■ **Directions for this task**
Copy the records below without altering a single word.

[Version difference data]
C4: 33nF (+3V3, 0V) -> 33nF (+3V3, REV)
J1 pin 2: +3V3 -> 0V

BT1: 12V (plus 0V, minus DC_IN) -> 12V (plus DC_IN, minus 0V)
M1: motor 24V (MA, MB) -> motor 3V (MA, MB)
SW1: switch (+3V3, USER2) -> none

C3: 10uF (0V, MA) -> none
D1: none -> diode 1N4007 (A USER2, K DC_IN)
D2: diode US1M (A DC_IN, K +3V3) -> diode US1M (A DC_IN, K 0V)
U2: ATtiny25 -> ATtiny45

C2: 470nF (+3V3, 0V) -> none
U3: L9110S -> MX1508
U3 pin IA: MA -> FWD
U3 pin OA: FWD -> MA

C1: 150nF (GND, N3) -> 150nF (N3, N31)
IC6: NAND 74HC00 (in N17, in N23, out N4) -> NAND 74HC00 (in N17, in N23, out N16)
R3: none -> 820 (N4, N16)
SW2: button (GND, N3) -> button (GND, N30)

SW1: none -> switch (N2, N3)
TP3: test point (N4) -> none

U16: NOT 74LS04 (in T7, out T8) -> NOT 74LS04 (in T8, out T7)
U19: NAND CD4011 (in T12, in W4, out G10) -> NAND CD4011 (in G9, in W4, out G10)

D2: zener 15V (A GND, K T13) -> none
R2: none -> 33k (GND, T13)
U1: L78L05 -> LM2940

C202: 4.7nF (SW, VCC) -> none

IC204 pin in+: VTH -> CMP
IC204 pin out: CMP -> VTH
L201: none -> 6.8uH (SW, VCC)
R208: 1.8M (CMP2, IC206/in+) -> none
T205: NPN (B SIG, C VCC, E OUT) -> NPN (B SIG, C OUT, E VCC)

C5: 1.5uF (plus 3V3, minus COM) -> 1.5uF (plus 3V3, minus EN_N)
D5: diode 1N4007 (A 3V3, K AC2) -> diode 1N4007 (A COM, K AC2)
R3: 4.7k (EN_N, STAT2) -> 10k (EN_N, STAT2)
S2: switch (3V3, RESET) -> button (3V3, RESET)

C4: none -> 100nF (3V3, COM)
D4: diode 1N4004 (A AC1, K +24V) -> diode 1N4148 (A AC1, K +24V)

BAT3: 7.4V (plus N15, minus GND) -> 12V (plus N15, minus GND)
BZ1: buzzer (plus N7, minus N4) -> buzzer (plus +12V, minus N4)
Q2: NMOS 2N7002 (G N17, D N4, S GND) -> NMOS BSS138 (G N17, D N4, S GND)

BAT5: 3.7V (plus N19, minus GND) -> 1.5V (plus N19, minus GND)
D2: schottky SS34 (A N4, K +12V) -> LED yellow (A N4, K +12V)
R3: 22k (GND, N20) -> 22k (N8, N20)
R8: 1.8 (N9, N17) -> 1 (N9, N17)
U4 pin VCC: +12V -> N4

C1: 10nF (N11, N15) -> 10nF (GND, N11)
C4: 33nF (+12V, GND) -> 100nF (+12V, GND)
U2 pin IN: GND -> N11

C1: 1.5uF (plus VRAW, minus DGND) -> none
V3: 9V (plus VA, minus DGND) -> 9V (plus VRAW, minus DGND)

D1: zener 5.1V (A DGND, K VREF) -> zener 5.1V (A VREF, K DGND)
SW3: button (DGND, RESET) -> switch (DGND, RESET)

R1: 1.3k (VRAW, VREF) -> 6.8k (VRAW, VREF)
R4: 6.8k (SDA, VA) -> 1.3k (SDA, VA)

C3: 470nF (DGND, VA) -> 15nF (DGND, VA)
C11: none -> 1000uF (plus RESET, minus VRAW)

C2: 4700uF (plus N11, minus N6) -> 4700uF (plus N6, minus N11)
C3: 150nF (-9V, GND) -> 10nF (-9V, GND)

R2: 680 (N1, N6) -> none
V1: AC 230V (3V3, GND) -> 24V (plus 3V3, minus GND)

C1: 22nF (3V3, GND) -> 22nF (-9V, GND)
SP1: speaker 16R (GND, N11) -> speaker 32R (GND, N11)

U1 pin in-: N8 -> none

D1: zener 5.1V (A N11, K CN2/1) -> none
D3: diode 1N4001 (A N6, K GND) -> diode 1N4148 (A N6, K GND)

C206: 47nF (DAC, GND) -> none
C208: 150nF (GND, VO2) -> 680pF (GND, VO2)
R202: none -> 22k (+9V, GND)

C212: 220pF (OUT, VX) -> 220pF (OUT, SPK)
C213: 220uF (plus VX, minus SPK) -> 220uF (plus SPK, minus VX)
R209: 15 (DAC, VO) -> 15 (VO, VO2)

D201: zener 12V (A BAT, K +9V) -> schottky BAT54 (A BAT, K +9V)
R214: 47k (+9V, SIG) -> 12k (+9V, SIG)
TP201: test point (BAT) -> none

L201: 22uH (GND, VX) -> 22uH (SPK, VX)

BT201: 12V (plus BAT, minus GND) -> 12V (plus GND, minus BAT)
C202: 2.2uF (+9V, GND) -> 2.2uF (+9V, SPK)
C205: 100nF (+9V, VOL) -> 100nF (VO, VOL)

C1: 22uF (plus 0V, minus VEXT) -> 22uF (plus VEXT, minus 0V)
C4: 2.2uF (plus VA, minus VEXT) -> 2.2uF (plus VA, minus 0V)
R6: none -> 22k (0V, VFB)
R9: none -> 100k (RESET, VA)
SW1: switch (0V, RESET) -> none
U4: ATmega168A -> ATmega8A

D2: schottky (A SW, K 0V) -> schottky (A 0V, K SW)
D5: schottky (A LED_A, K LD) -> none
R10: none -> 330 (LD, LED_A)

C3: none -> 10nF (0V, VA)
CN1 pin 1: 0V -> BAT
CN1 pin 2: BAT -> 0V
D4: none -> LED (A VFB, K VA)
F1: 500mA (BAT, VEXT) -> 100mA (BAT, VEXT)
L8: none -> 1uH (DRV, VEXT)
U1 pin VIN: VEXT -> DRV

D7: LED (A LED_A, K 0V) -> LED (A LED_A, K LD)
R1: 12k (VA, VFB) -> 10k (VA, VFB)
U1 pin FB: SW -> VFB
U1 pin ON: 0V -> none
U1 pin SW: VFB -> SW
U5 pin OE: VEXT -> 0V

■ **Output**
C4: 33nF (+3V3, 0V) -> 33nF (+3V3, REV)
J1 pin 2: +3V3 -> 0V

BT1: 12V (plus 0V, minus DC_IN) -> 12V (plus DC_IN, minus 0V)
M1: motor 24V (MA, MB) -> motor 3V (MA, MB)
SW1: switch (+3V3, USER2) -> none

C3: 10uF (0V, MA) -> none
D1: none -> diode 1N4007 (A USER2, K DC_IN)
D2: diode US1M (A DC_IN, K +3V3) -> diode US1M (A DC_IN, K 0V)
U2: ATtiny25 -> ATtiny45

C2: 470nF (+3V3, 0V) -> none
U3: L9110S -> MX1508
U3 pin IA: MA -> FWD
U3 pin OA: FWD -> MA

C1: 150nF (GND, N3) -> 150nF (N3, N31)
IC6: NAND 74HC00 (in N17, in N23, out N4) -> NAND 74HC00 (in N17, in N23, out N16)
R3: none -> 820 (N4, N16)
SW2: button (GND, N3) -> button (GND, N30)

SW1: none -> switch (N2, N3)
TP3: test point (N4) -> none

U16: NOT 74LS04 (in T7, out T8) -> NOT 74LS04 (in T8, out T7)
U19: NAND CD4011 (in T12, in W4, out G10) -> NAND CD4011 (in G9, in W4, out G10)

D2: zener 15V (A GND, K T13) -> none
R2: none -> 33k (GND, T13)
U1: L78L05 -> LM2940

C202: 4.7nF (SW, VCC) -> none

IC204 pin in+: VTH -> CMP
IC204 pin out: CMP -> VTH
L201: none -> 6.8uH (SW, VCC)
R208: 1.8M (CMP2, IC206/in+) -> none
T205: NPN (B SIG, C VCC, E OUT) -> NPN (B SIG, C OUT, E VCC)

C5: 1.5uF (plus 3V3, minus COM) -> 1.5uF (plus 3V3, minus EN_N)
D5: diode 1N4007 (A 3V3, K AC2) -> diode 1N4007 (A COM, K AC2)
R3: 4.7k (EN_N, STAT2) -> 10k (EN_N, STAT2)
S2: switch (3V3, RESET) -> button (3V3, RESET)

C4: none -> 100nF (3V3, COM)
D4: diode 1N4004 (A AC1, K +24V) -> diode 1N4148 (A AC1, K +24V)

BAT3: 7.4V (plus N15, minus GND) -> 12V (plus N15, minus GND)
BZ1: buzzer (plus N7, minus N4) -> buzzer (plus +12V, minus N4)
Q2: NMOS 2N7002 (G N17, D N4, S GND) -> NMOS BSS138 (G N17, D N4, S GND)

BAT5: 3.7V (plus N19, minus GND) -> 1.5V (plus N19, minus GND)
D2: schottky SS34 (A N4, K +12V) -> LED yellow (A N4, K +12V)
R3: 22k (GND, N20) -> 22k (N8, N20)
R8: 1.8 (N9, N17) -> 1 (N9, N17)
U4 pin VCC: +12V -> N4

C1: 10nF (N11, N15) -> 10nF (GND, N11)
C4: 33nF (+12V, GND) -> 100nF (+12V, GND)
U2 pin IN: GND -> N11

C1: 1.5uF (plus VRAW, minus DGND) -> none
V3: 9V (plus VA, minus DGND) -> 9V (plus VRAW, minus DGND)

D1: zener 5.1V (A DGND, K VREF) -> zener 5.1V (A VREF, K DGND)
SW3: button (DGND, RESET) -> switch (DGND, RESET)

R1: 1.3k (VRAW, VREF) -> 6.8k (VRAW, VREF)
R4: 6.8k (SDA, VA) -> 1.3k (SDA, VA)

C3: 470nF (DGND, VA) -> 15nF (DGND, VA)
C11: none -> 1000uF (plus RESET, minus VRAW)

C2: 4700uF (plus N11, minus N6) -> 4700uF (plus N6, minus N11)
C3: 150nF (-9V, GND) -> 10nF (-9V, GND)

R2: 680 (N1, N6) -> none
V1: AC 230V (3V3, GND) -> 24V (plus 3V3, minus GND)

C1: 22nF (3V3, GND) -> 22nF (-9V, GND)
SP1: speaker 16R (GND, N11) -> speaker 32R (GND, N11)

U1 pin in-: N8 -> none

D1: zener 5.1V (A N11, K CN2/1) -> none
D3: diode 1N4001 (A N6, K GND) -> diode 1N4148 (A N6, K GND)

C206: 47nF (DAC, GND) -> none
C208: 150nF (GND, VO2) -> 680pF (GND, VO2)
R202: none -> 22k (+9V, GND)

C212: 220pF (OUT, VX) -> 220pF (OUT, SPK)
C213: 220uF (plus VX, minus SPK) -> 220uF (plus SPK, minus VX)
R209: 15 (DAC, VO) -> 15 (VO, VO2)

D201: zener 12V (A BAT, K +9V) -> schottky BAT54 (A BAT, K +9V)
R214: 47k (+9V, SIG) -> 12k (+9V, SIG)
TP201: test point (BAT) -> none

L201: 22uH (GND, VX) -> 22uH (SPK, VX)

BT201: 12V (plus BAT, minus GND) -> 12V (plus GND, minus BAT)
C202: 2.2uF (+9V, GND) -> 2.2uF (+9V, SPK)
C205: 100nF (+9V, VOL) -> 100nF (VO, VOL)

C1: 22uF (plus 0V, minus VEXT) -> 22uF (plus VEXT, minus 0V)
C4: 2.2uF (plus VA, minus VEXT) -> 2.2uF (plus VA, minus 0V)
R6: none -> 22k (0V, VFB)
R9: none -> 100k (RESET, VA)
SW1: switch (0V, RESET) -> none
U4: ATmega168A -> ATmega8A

D2: schottky (A SW, K 0V) -> schottky (A 0V, K SW)
D5: schottky (A LED_A, K LD) -> none
R10: none -> 330 (LD, LED_A)

C3: none -> 10nF (0V, VA)
CN1 pin 1: 0V -> BAT
CN1 pin 2: BAT -> 0V
D4: none -> LED (A VFB, K VA)
F1: 500mA (BAT, VEXT) -> 100mA (BAT, VEXT)
L8: none -> 1uH (DRV, VEXT)
U1 pin VIN: VEXT -> DRV

D7: LED (A LED_A, K 0V) -> LED (A LED_A, K LD)
R1: 12k (VA, VFB) -> 10k (VA, VFB)
U1 pin FB: SW -> VFB
U1 pin ON: 0V -> none
U1 pin SW: VFB -> SW
U5 pin OE: VEXT -> 0V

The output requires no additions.